Exercise
Look through the entries below and report how many lines hold the string "plate". Only the number is wanted.

Source data
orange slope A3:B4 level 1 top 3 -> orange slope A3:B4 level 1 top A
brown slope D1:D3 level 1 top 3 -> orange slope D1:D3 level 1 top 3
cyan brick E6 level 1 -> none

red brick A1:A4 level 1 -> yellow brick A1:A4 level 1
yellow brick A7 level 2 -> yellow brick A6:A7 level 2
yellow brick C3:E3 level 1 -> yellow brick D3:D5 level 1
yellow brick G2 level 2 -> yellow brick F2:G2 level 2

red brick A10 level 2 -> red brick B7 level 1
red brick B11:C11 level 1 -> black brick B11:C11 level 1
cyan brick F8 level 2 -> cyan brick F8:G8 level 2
--
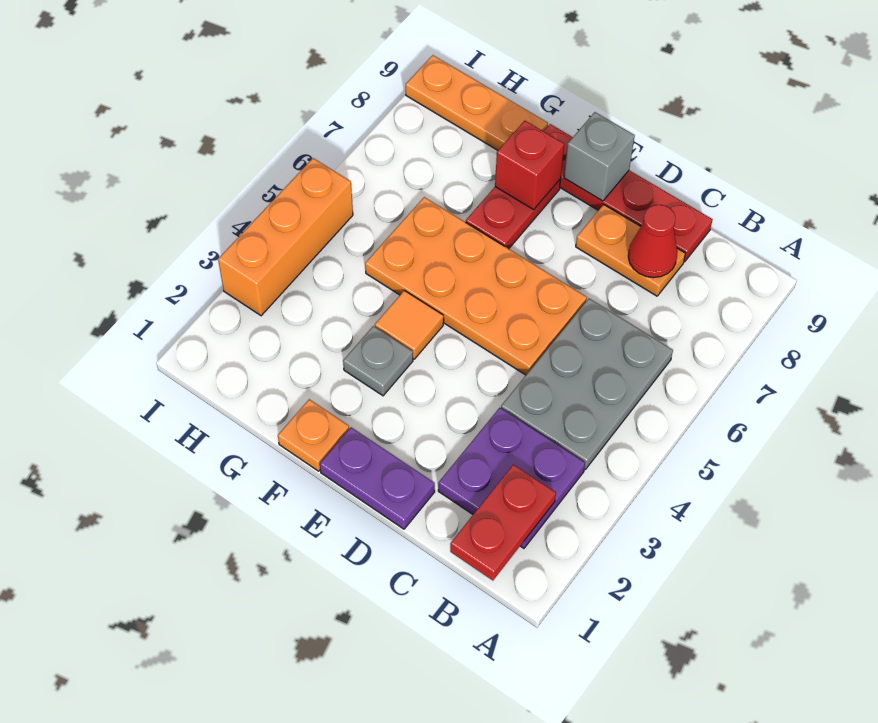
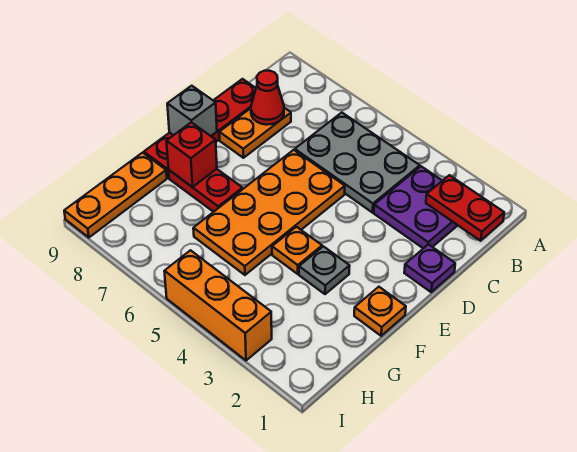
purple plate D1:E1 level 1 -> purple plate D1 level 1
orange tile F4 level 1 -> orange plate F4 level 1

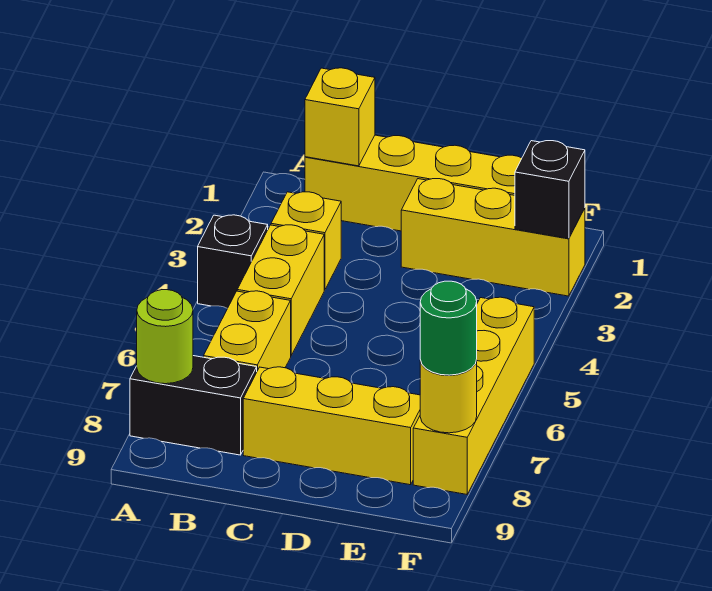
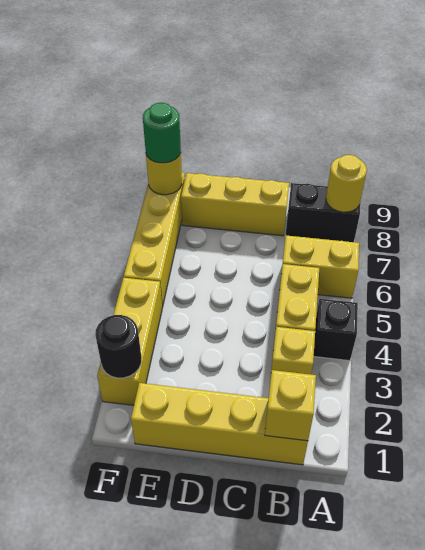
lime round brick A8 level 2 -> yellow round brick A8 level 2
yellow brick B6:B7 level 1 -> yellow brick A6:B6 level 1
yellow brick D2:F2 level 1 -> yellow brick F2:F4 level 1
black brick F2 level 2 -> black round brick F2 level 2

Solved exercise
2